Available data:
# # #
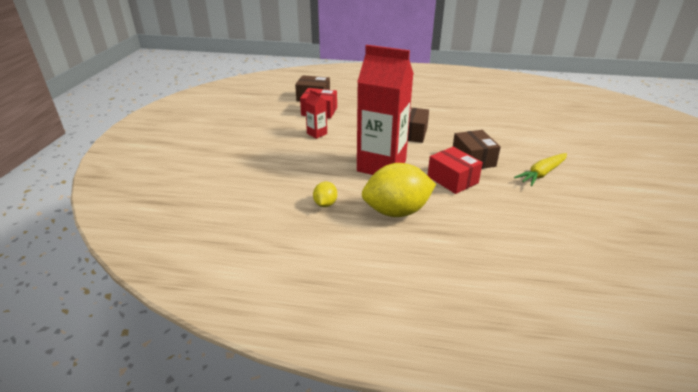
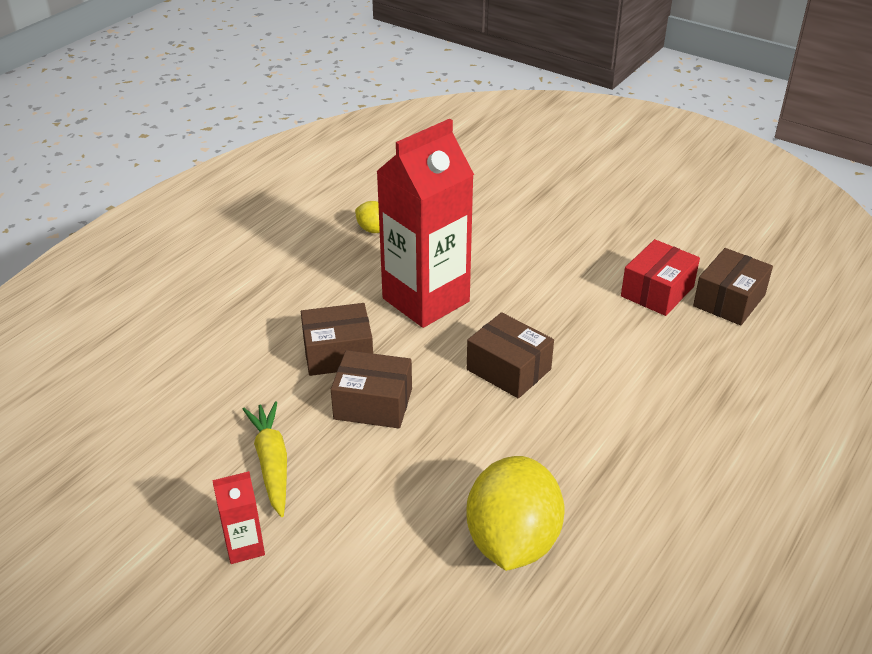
camera: 115 degrees right, 5 degrees up
red carton [305,89,327,139] -> red carton moved to [212,471,265,564]
yellow lemon [362,163,436,217] -> yellow lemon moved to [466,456,564,571]
red box [427,147,483,194] -> brown box [301,303,373,376]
# # #
Prompt: Repeat precisely the lines of the data starting at the one containing "red carton [305,89,327,139]", last line included.

Expected answer:
red carton [305,89,327,139] -> red carton moved to [212,471,265,564]
yellow lemon [362,163,436,217] -> yellow lemon moved to [466,456,564,571]
red box [427,147,483,194] -> brown box [301,303,373,376]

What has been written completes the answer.